[EXERCISE INSTRUCTIONS] Give the number of lines in the data that hold the word "arrow", and nothing else.

[DATA FOR PROCESSING]
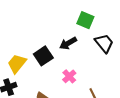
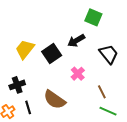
black trapezoid: (104, 43) -> (109, 54), moved
yellow trapezoid: (17, 64) -> (25, 49), moved

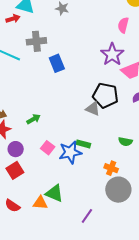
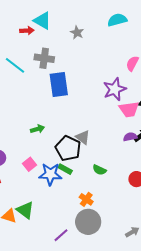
blue rectangle: (57, 63) -> (59, 84), size x1.4
black pentagon: (105, 95) -> (68, 148), moved
green arrow: (34, 119) -> (37, 129), moved
green semicircle: (125, 142) -> (99, 170), moved
purple line: (87, 216) -> (61, 235), moved

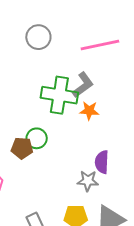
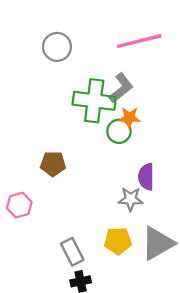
gray circle: (38, 37) -> (57, 47), moved
green circle: (37, 138) -> (119, 131), moved

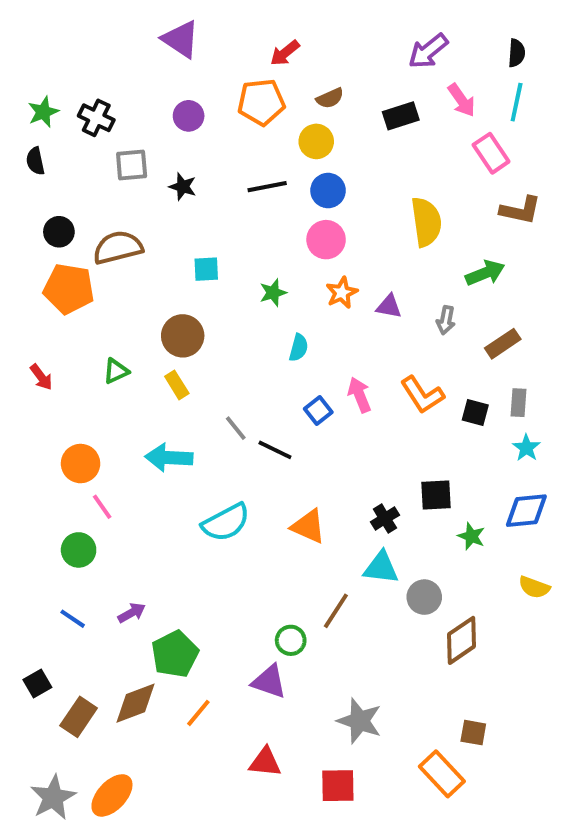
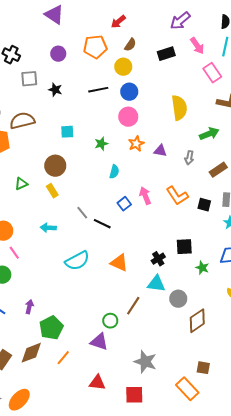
red arrow: (285, 53) -> (118, 22), moved
brown semicircle: (330, 98) -> (130, 45), turned -32
cyan arrow: (169, 458) -> (48, 228), size x0.7
purple arrow: (132, 613) -> (29, 307), turned -48

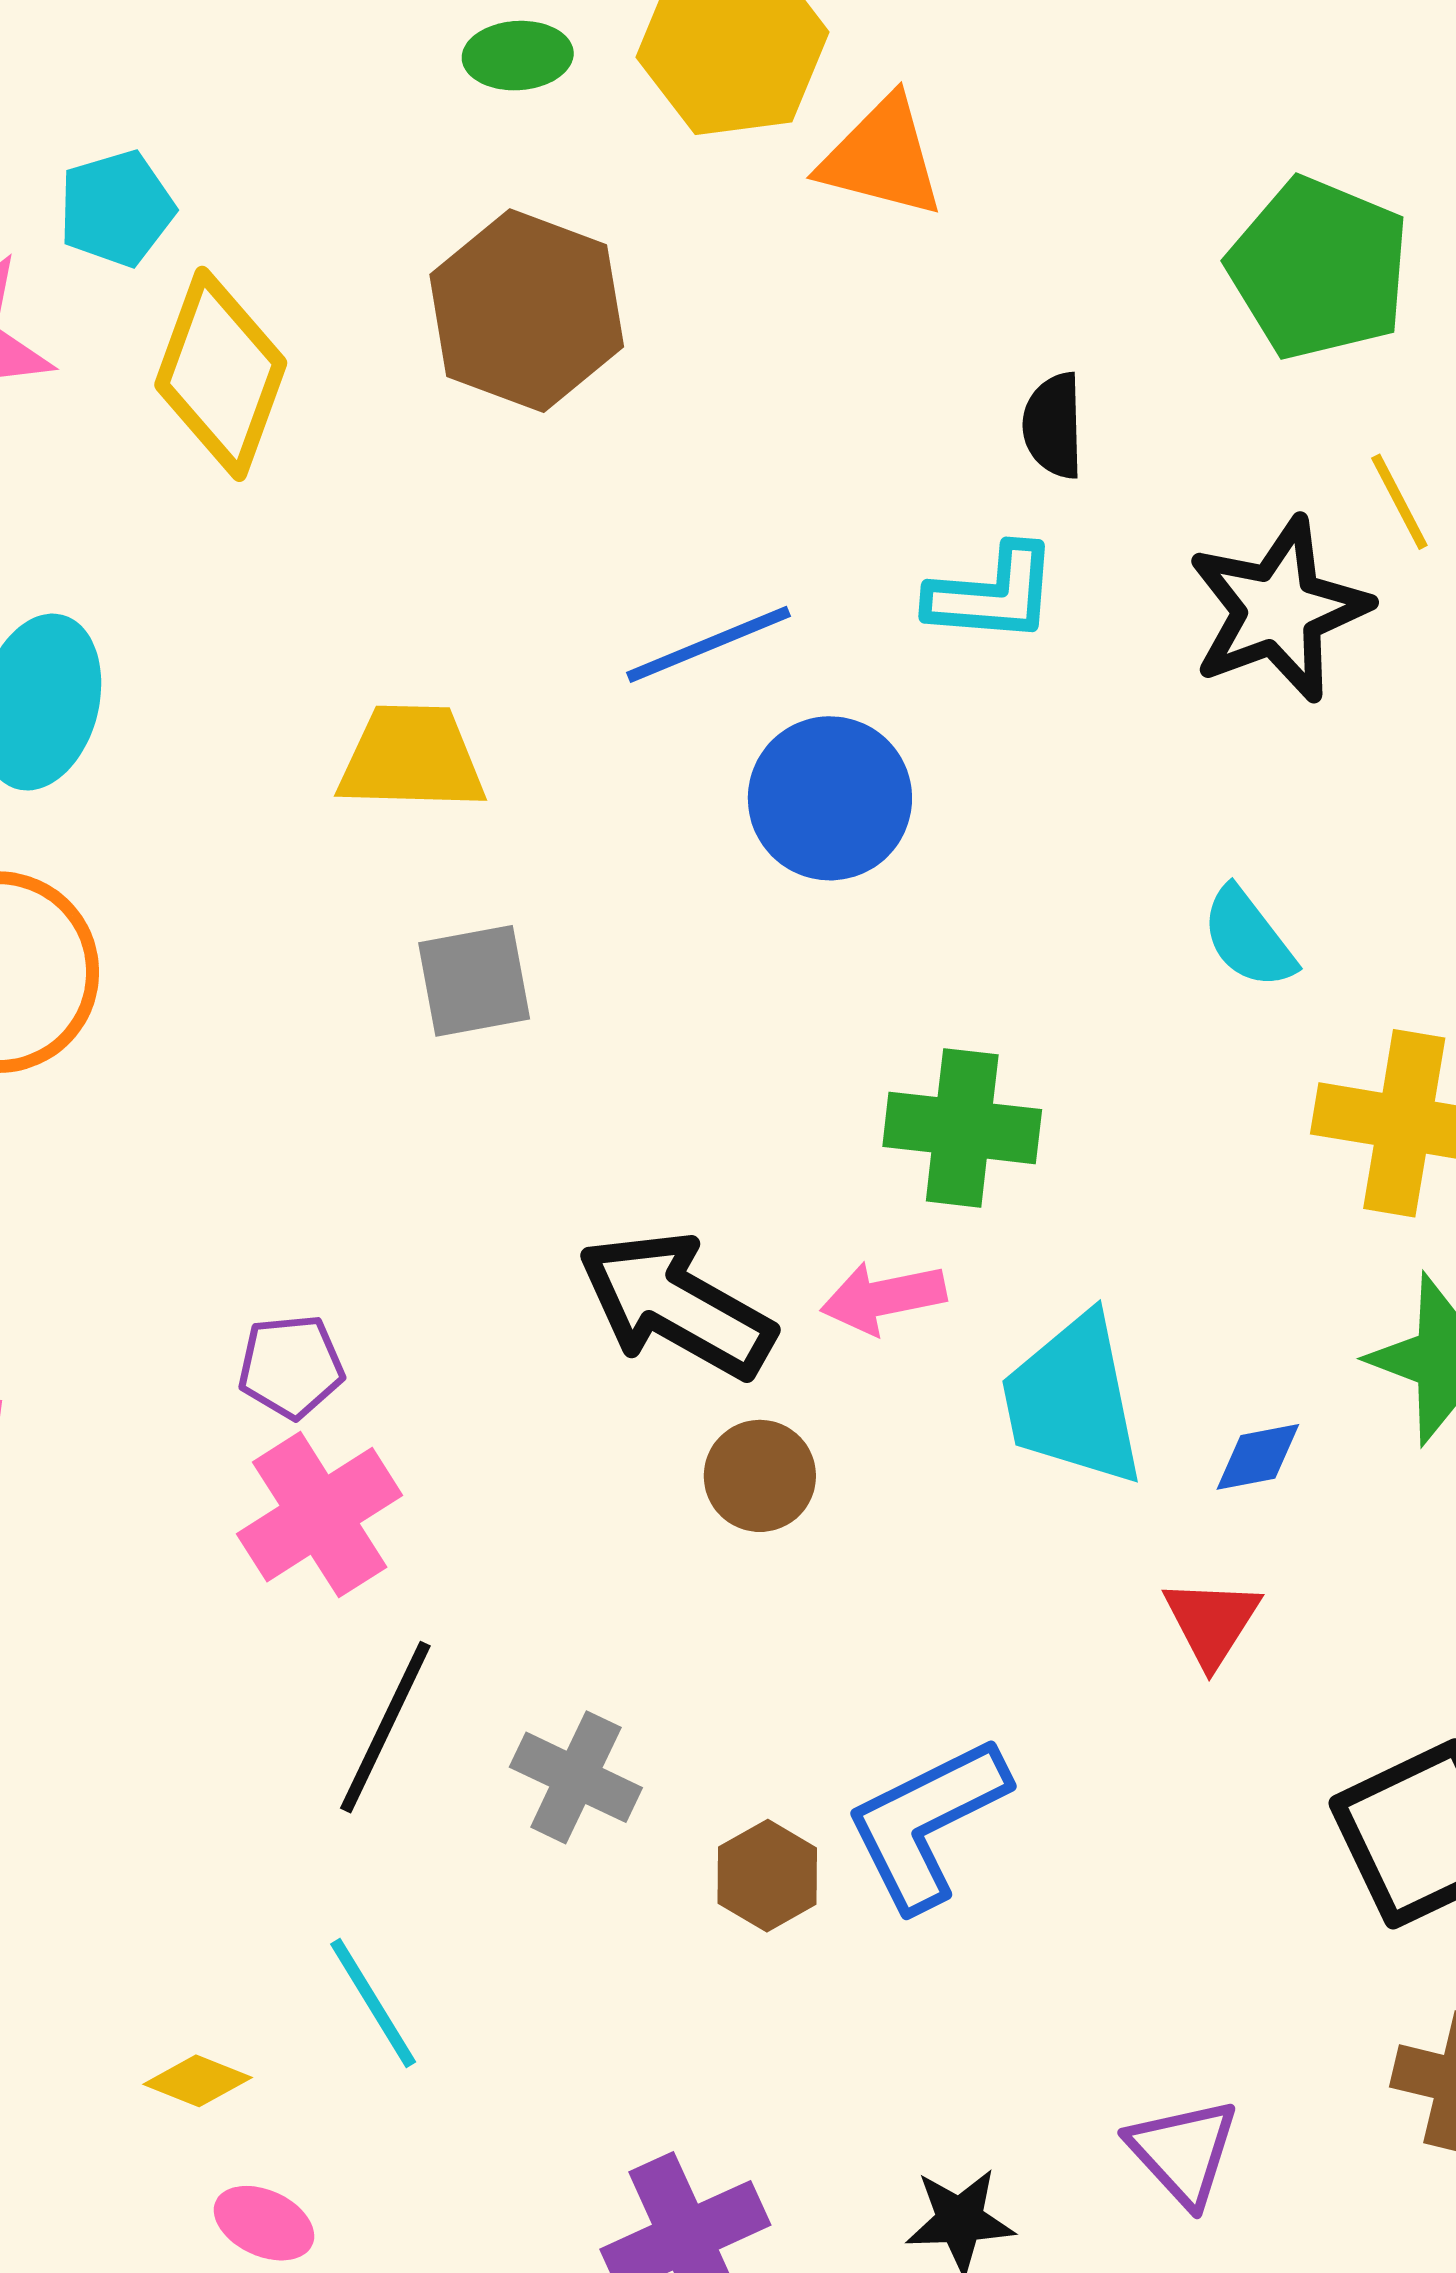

[WRITTEN SOLUTION] 4